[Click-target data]
——
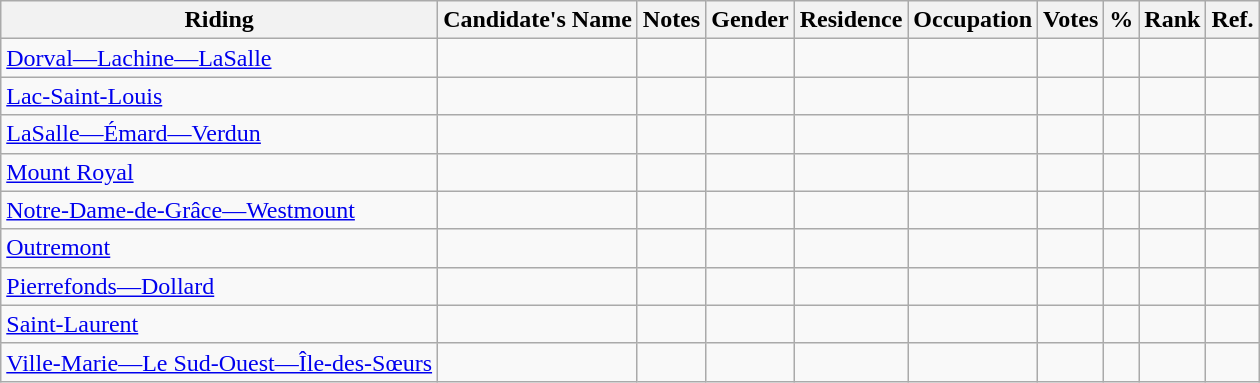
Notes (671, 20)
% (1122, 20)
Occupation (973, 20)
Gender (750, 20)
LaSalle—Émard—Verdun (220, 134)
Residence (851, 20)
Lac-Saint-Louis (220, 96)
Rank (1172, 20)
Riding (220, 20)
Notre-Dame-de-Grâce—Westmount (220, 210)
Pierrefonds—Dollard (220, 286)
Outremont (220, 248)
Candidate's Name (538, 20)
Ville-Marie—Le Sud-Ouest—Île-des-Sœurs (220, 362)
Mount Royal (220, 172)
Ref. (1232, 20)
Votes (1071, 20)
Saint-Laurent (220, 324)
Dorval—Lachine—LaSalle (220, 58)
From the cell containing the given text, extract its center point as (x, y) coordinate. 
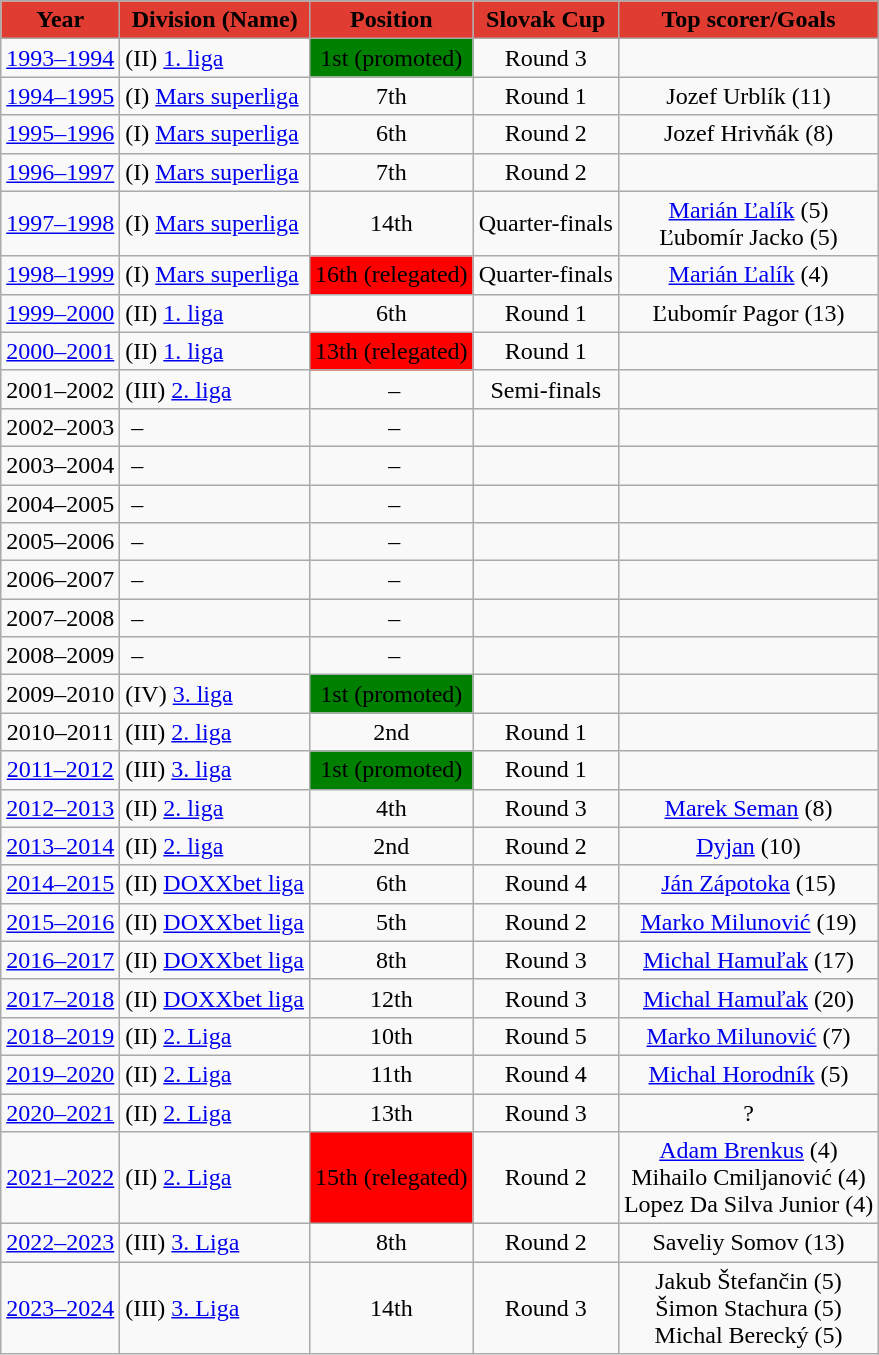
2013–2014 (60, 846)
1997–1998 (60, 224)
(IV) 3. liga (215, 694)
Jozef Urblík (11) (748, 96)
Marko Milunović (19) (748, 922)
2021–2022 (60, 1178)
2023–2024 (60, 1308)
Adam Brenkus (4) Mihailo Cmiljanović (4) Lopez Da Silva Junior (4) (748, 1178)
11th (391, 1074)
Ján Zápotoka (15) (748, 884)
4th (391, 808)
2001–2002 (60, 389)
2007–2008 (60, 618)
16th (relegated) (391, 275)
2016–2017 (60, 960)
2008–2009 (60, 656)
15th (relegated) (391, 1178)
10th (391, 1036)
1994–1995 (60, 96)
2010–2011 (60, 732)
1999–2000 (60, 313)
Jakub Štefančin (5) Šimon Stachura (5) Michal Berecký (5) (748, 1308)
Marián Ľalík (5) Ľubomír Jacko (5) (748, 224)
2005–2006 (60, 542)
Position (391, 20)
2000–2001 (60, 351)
——
Please arrange the items above as a Markdown table with two columns, Row and Text, giving each line a row number. Skip blank lines and leave out the pictures.

Task response:
| Row | Text |
|---|---|
| 1 | Notes (671, 20) |
| 2 | % (1122, 20) |
| 3 | Occupation (973, 20) |
| 4 | Gender (750, 20) |
| 5 | LaSalle—Émard—Verdun (220, 134) |
| 6 | Residence (851, 20) |
| 7 | Lac-Saint-Louis (220, 96) |
| 8 | Rank (1172, 20) |
| 9 | Riding (220, 20) |
| 10 | Notre-Dame-de-Grâce—Westmount (220, 210) |
| 11 | Pierrefonds—Dollard (220, 286) |
| 12 | Outremont (220, 248) |
| 13 | Candidate's Name (538, 20) |
| 14 | Ville-Marie—Le Sud-Ouest—Île-des-Sœurs (220, 362) |
| 15 | Mount Royal (220, 172) |
| 16 | Ref. (1232, 20) |
| 17 | Votes (1071, 20) |
| 18 | Saint-Laurent (220, 324) |
| 19 | Dorval—Lachine—LaSalle (220, 58) |
| 20 | From the cell containing the given text, extract its center point as (x, y) coordinate.  |
| 21 | 2013–2014 (60, 846) |
| 22 | 1997–1998 (60, 224) |
| 23 | (IV) 3. liga (215, 694) |
| 24 | Jozef Urblík (11) (748, 96) |
| 25 | Marko Milunović (19) (748, 922) |
| 26 | 2021–2022 (60, 1178) |
| 27 | 2023–2024 (60, 1308) |
| 28 | Adam Brenkus (4) Mihailo Cmiljanović (4) Lopez Da Silva Junior (4) (748, 1178) |
| 29 | 11th (391, 1074) |
| 30 | Ján Zápotoka (15) (748, 884) |
| 31 | 4th (391, 808) |
| 32 | 2001–2002 (60, 389) |
| 33 | 2007–2008 (60, 618) |
| 34 | 16th (relegated) (391, 275) |
| 35 | 2016–2017 (60, 960) |
| 36 | 2008–2009 (60, 656) |
| 37 | 15th (relegated) (391, 1178) |
| 38 | 10th (391, 1036) |
| 39 | 1994–1995 (60, 96) |
| 40 | 2010–2011 (60, 732) |
| 41 | 1999–2000 (60, 313) |
| 42 | Jakub Štefančin (5) Šimon Stachura (5) Michal Berecký (5) (748, 1308) |
| 43 | Marián Ľalík (5) Ľubomír Jacko (5) (748, 224) |
| 44 | 2005–2006 (60, 542) |
| 45 | Position (391, 20) |
| 46 | 2000–2001 (60, 351) |